[Records provided start]

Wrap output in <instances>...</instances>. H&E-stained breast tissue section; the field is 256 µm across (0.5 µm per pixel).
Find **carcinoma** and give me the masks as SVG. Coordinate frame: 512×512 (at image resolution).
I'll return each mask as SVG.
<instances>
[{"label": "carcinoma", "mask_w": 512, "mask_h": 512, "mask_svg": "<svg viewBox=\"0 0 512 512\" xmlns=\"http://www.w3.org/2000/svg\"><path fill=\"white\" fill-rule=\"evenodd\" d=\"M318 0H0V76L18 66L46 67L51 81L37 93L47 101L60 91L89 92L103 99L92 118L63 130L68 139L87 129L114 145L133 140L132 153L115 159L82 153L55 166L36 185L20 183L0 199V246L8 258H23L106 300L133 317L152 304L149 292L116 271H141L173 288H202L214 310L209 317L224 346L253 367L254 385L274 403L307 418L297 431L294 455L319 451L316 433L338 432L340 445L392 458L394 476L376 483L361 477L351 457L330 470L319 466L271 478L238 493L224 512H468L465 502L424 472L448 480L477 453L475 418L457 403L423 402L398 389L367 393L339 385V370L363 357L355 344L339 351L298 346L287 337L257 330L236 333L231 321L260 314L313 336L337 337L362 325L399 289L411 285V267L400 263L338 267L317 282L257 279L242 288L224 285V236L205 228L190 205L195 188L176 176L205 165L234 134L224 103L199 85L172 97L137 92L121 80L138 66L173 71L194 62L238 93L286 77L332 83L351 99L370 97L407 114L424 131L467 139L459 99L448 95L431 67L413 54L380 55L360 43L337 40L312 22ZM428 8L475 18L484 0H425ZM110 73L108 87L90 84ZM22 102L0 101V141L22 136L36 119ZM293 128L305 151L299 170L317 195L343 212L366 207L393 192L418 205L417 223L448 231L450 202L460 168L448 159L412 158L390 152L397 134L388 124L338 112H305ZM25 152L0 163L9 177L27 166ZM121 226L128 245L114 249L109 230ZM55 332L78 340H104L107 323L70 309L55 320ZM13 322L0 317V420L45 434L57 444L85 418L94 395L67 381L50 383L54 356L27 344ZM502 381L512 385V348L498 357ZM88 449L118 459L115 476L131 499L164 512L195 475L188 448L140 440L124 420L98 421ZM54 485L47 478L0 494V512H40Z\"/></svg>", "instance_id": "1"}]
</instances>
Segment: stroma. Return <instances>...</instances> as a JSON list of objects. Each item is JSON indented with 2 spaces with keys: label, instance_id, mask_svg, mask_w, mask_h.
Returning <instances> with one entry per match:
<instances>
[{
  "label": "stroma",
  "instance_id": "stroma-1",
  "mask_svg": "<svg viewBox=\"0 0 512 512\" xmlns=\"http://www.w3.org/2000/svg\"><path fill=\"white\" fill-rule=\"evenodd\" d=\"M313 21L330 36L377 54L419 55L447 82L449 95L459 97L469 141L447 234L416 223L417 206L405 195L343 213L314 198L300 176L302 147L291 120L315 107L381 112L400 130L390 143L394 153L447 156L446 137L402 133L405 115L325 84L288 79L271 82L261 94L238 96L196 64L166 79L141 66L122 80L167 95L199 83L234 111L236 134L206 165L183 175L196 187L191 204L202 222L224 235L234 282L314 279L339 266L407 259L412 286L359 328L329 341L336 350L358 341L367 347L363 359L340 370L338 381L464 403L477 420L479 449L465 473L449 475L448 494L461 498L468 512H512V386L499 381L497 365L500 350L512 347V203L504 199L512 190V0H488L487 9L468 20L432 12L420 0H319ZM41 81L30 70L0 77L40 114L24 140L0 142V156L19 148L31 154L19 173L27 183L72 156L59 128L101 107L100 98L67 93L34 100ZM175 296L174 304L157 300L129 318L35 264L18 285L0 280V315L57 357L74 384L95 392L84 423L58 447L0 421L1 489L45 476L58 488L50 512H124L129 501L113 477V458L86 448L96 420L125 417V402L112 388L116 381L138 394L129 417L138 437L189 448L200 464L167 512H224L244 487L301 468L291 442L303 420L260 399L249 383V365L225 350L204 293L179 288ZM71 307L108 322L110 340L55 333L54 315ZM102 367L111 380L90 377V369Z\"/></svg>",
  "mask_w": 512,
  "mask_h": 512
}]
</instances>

[Records provided end]

**Task details:**
Where does the word "stroma" appear in the listing? List each line that holds it.

**Answer to the problem:**
Segment: stroma. Return <instances>...</instances> as a JSON list of objects. Each item is JSON indented with 2 spaces with keys: label, instance_id, mask_svg, mask_w, mask_h.
  "label": "stroma",
  "instance_id": "stroma-1",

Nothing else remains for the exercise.